→ Task statement
Leave out the pictures and return every entry exactly as it appears.

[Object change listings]
###

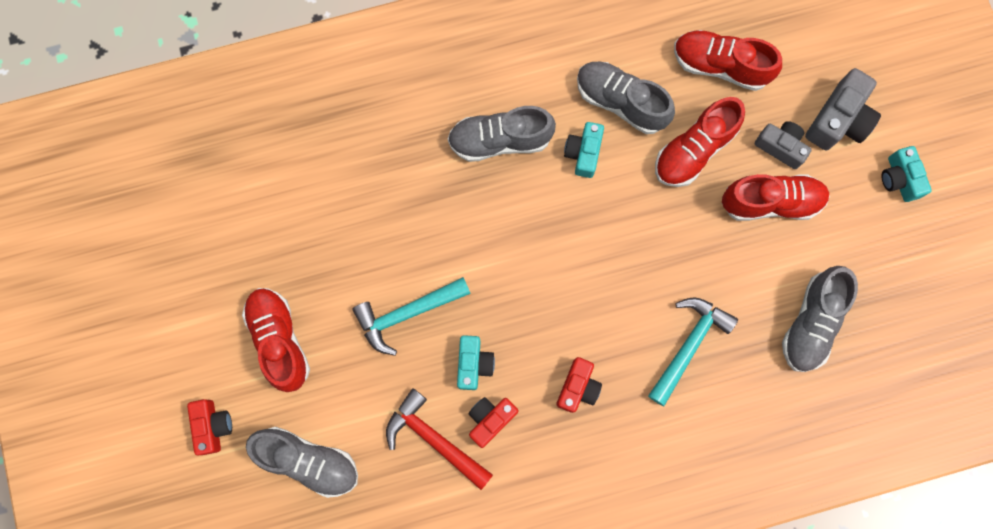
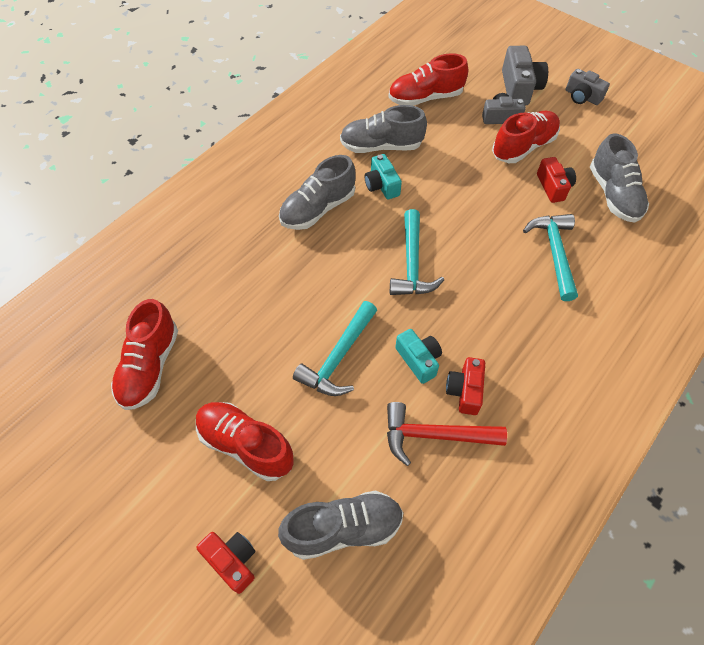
camera: 35 degrees left, 20 degrees down
(543, 263) = (412, 263): none -> turquoise hammer
(578, 387) = (507, 326): red camera -> red camera (553, 187)
(694, 150) = (451, 146): red shoe -> red shoe (150, 366)
(899, 178) = (582, 97): turquoise camera -> grey camera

###

→ Solution to this exercise
camera: 35 degrees left, 20 degrees down
(543, 263) = (412, 263): none -> turquoise hammer
(578, 387) = (507, 326): red camera -> red camera (553, 187)
(694, 150) = (451, 146): red shoe -> red shoe (150, 366)
(899, 178) = (582, 97): turquoise camera -> grey camera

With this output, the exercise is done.